## Challenge
Identify each line in the records below that contains the string "with", and copy those lines in full. Matching is case-sensitive.

## Dataset excerpts
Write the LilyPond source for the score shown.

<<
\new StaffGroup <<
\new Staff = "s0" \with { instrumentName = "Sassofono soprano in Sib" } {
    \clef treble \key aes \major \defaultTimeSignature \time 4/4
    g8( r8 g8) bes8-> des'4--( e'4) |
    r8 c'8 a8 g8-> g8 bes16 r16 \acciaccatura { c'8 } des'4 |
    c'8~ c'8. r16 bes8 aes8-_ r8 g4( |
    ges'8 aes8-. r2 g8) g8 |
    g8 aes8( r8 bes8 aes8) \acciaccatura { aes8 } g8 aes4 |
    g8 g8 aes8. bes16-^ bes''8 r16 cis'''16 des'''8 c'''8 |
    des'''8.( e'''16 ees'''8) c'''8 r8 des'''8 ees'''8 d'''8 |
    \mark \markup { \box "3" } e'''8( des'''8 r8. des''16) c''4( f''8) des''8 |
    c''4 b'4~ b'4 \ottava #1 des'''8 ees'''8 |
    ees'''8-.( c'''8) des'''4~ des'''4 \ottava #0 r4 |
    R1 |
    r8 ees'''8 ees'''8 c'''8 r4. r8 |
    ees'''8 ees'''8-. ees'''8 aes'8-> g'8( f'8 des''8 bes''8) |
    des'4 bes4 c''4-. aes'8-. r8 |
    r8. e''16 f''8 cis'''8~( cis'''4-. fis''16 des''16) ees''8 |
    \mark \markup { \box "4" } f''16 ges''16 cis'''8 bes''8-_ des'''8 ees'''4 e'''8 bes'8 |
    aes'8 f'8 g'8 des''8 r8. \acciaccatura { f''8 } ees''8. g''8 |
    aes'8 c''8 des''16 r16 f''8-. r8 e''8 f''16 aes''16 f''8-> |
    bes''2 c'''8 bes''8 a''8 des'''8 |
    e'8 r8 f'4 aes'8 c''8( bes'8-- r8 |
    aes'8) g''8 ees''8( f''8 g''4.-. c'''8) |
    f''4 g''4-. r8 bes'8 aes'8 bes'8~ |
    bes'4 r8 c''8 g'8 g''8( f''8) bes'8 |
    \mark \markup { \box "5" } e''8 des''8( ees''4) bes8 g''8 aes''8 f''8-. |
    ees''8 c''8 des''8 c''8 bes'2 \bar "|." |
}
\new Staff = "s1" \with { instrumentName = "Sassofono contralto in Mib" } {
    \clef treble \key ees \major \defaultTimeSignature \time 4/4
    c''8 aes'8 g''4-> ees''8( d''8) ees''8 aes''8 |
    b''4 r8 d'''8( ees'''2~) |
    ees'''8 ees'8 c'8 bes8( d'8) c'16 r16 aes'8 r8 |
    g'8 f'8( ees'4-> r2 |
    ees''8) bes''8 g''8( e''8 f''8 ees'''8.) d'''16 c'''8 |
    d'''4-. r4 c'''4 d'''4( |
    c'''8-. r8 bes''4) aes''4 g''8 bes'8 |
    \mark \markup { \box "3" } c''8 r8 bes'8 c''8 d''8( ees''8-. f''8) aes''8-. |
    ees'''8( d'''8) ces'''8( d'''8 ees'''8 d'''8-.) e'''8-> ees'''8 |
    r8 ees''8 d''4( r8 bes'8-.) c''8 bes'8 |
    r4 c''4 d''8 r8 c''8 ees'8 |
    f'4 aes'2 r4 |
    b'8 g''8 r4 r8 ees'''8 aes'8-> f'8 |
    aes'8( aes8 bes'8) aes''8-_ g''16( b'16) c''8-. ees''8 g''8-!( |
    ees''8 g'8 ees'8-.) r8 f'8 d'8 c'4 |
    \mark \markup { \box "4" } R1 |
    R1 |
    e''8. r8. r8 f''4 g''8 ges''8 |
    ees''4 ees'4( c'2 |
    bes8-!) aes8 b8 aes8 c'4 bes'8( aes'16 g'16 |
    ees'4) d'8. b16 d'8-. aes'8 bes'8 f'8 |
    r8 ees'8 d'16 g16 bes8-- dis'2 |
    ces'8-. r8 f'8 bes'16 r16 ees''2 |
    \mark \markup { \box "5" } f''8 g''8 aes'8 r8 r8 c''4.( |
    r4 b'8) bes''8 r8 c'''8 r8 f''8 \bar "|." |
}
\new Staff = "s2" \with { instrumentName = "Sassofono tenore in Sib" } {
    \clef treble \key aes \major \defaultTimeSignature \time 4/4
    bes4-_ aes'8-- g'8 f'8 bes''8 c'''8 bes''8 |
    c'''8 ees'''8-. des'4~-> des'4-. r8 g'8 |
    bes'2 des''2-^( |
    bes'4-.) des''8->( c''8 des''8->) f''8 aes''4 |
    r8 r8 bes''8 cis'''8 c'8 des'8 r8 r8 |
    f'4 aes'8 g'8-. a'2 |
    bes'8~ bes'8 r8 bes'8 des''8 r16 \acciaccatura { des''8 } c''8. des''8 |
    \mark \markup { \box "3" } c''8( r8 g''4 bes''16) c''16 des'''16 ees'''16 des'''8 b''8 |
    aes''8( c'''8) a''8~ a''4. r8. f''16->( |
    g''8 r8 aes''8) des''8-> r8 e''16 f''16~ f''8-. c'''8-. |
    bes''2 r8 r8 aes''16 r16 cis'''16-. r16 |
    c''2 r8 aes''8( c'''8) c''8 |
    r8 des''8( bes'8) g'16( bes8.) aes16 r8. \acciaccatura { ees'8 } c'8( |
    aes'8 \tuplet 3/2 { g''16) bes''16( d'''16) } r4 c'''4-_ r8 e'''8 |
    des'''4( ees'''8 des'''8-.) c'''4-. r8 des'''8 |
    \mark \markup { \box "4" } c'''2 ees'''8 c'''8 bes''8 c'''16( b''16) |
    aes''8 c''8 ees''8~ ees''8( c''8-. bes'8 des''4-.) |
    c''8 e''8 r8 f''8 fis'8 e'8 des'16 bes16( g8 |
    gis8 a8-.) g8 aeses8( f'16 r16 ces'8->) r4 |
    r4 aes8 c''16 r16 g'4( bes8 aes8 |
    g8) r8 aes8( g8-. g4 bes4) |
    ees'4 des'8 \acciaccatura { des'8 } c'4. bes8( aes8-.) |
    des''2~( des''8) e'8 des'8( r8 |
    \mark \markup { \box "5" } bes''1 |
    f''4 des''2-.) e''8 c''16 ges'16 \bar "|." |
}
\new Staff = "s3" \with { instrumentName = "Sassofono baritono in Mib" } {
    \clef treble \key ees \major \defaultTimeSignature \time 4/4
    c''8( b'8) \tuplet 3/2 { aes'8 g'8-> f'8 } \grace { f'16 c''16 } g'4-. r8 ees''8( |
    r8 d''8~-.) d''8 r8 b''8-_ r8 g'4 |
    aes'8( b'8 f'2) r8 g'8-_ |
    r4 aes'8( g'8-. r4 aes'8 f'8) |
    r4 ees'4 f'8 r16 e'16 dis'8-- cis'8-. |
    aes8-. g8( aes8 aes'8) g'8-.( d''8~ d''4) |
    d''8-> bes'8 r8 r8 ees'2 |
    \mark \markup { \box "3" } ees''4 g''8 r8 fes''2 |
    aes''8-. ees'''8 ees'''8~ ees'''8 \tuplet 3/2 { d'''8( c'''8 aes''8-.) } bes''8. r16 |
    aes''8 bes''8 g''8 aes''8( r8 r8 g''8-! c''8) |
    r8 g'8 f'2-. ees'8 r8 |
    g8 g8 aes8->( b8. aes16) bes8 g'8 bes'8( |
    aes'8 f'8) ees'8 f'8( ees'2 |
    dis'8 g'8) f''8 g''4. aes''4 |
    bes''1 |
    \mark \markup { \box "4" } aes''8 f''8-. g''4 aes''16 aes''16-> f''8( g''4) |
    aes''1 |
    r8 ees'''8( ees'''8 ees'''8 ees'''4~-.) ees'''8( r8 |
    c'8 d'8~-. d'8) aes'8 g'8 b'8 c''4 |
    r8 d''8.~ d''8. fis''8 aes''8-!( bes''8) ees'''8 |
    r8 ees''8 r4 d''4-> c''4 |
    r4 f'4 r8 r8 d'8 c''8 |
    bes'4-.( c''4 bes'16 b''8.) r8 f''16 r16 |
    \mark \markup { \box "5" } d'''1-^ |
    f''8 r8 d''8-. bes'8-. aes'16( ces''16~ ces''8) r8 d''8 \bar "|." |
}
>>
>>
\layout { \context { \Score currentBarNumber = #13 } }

## Response
\new Staff = "s0" \with { instrumentName = "Sassofono soprano in Sib" } {
\new Staff = "s1" \with { instrumentName = "Sassofono contralto in Mib" } {
\new Staff = "s2" \with { instrumentName = "Sassofono tenore in Sib" } {
\new Staff = "s3" \with { instrumentName = "Sassofono baritono in Mib" } {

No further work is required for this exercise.